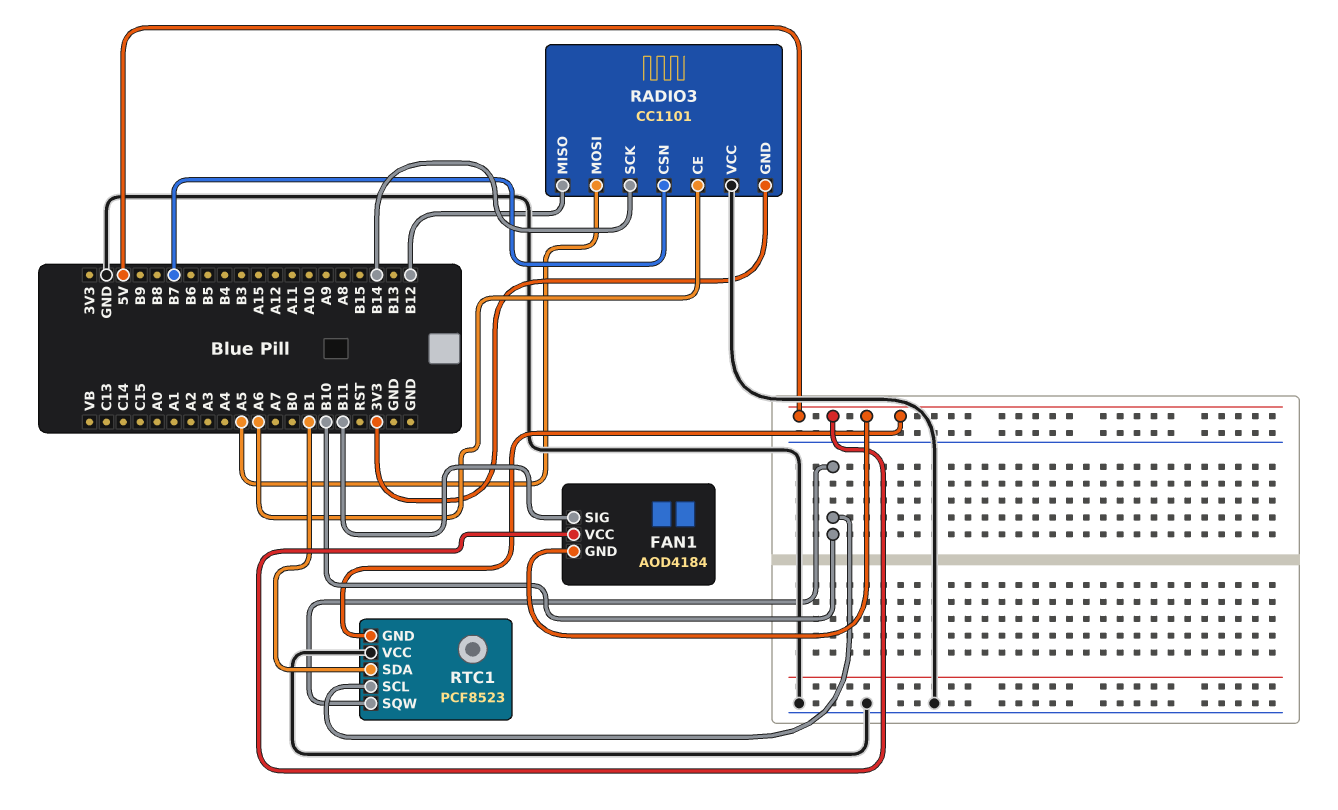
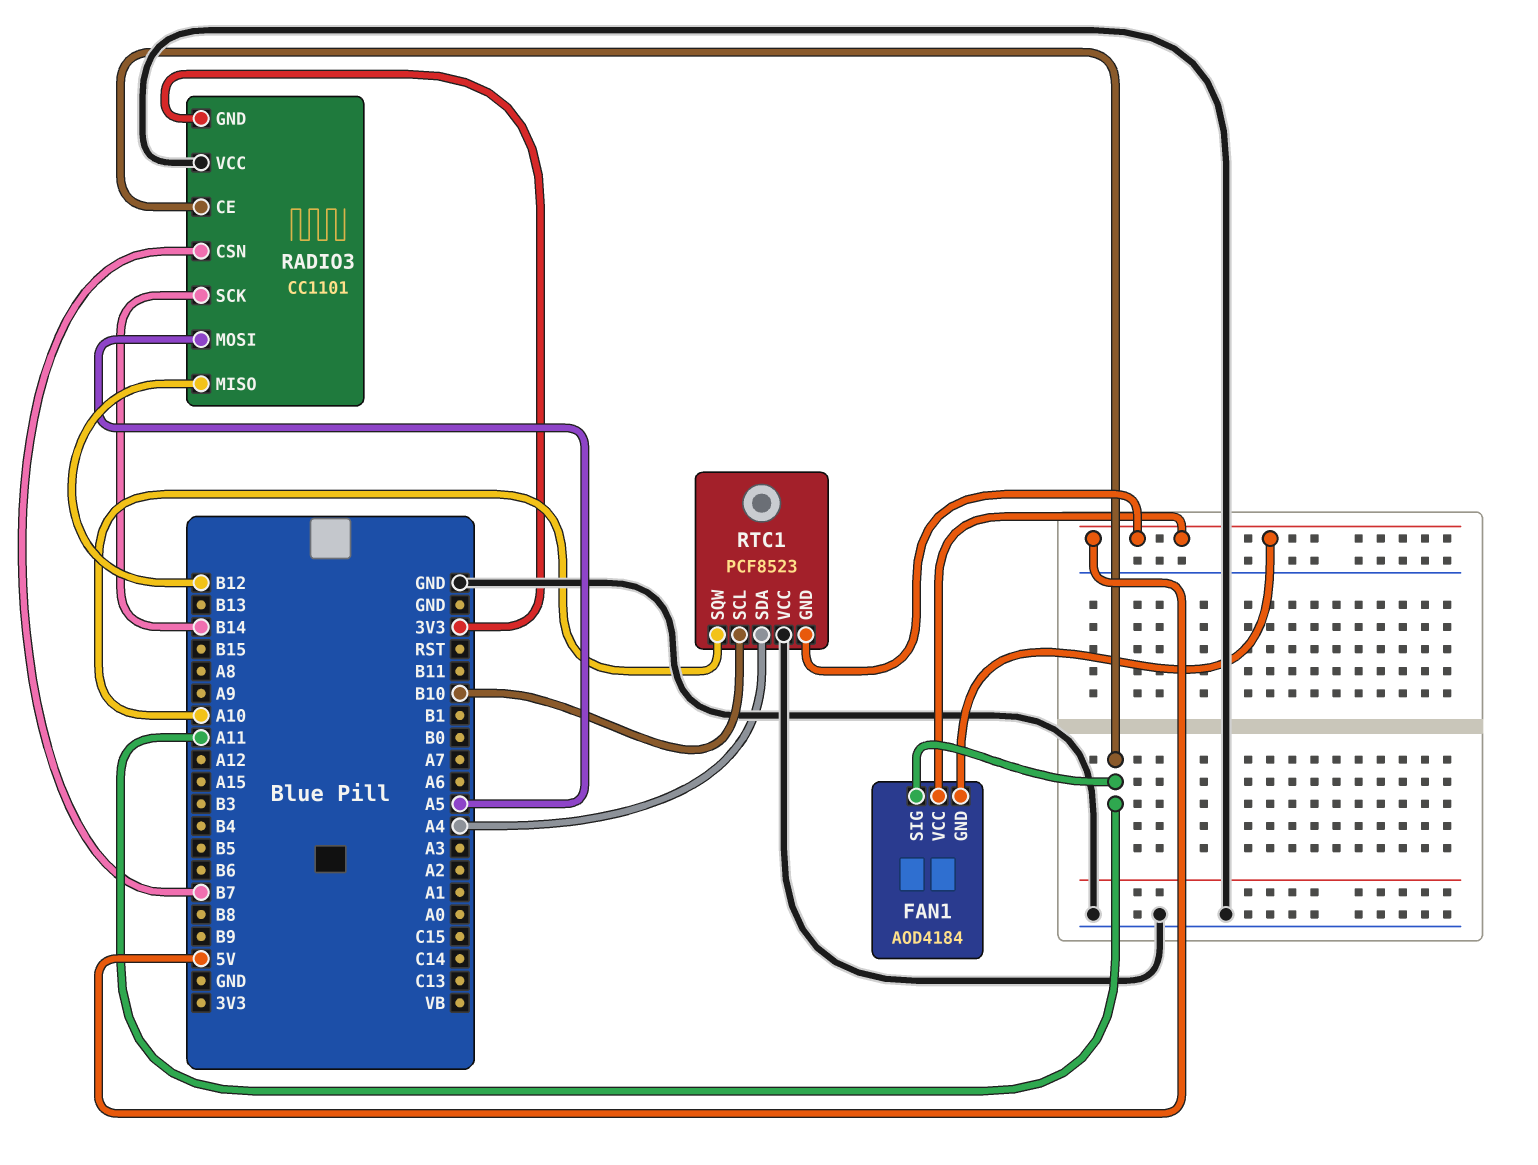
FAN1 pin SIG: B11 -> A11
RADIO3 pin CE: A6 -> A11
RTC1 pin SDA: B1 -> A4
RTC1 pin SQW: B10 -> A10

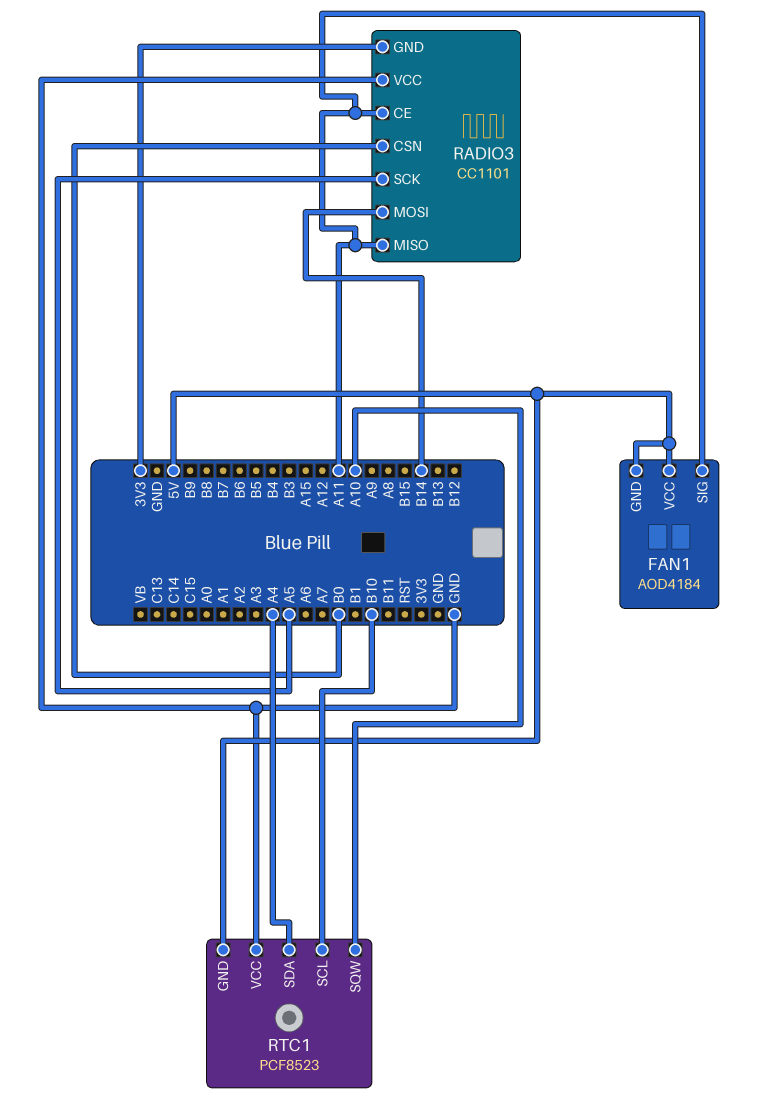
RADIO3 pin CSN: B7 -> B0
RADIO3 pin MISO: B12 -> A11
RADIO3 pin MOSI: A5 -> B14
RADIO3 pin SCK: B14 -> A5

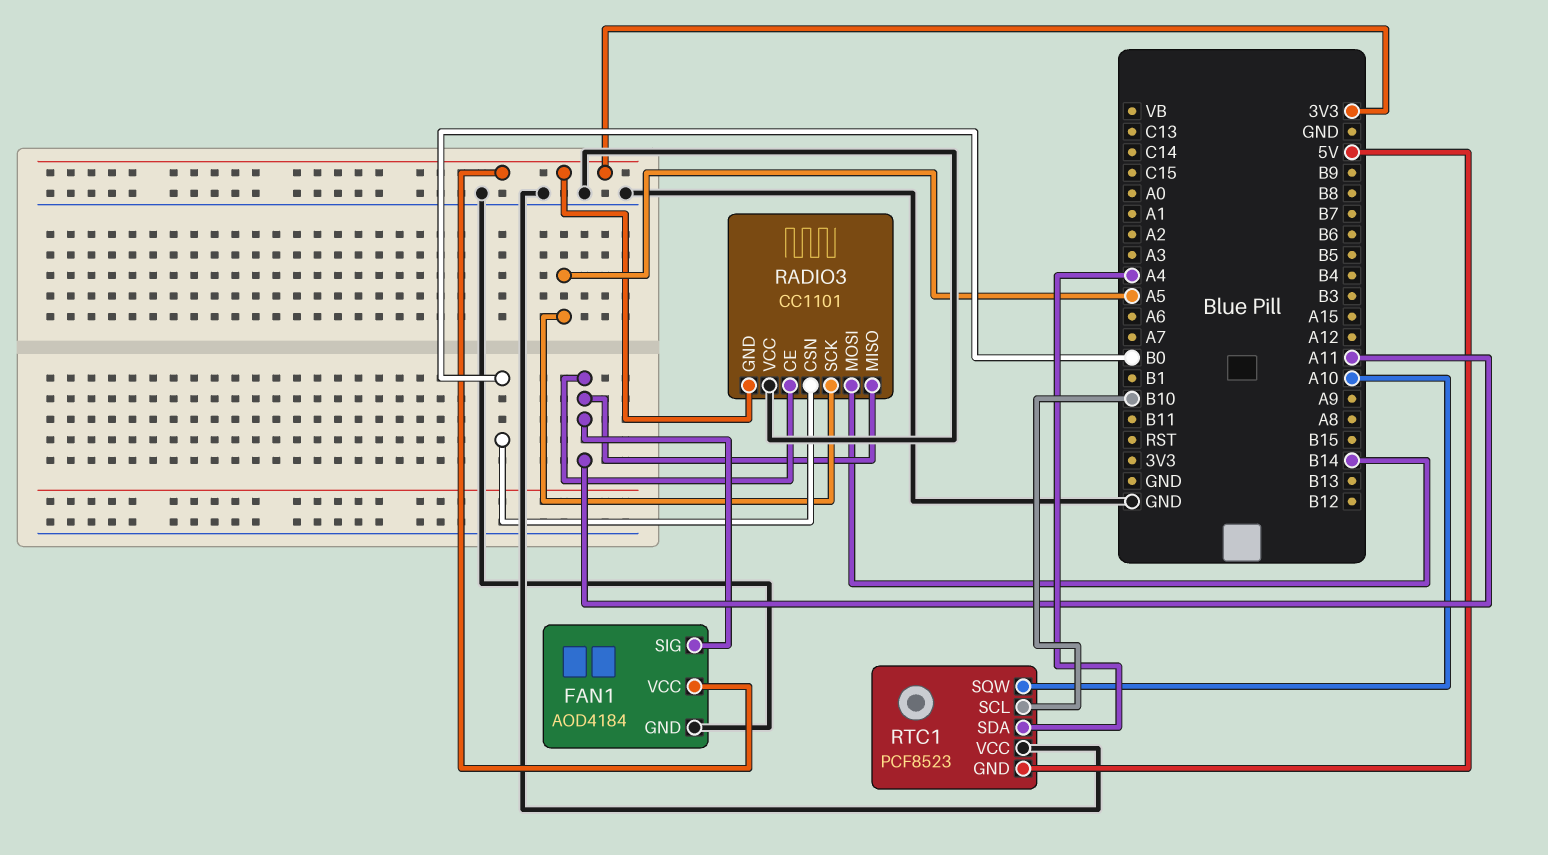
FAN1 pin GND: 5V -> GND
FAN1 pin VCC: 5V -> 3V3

Exercise prompt:
Set the pictures aside and restate word for word only the lines from the line containing "RADIO3 pin SCK: B14 -> A5" through the end of the entries above, both included.

Reply to the exercise:
RADIO3 pin SCK: B14 -> A5

FAN1 pin GND: 5V -> GND
FAN1 pin VCC: 5V -> 3V3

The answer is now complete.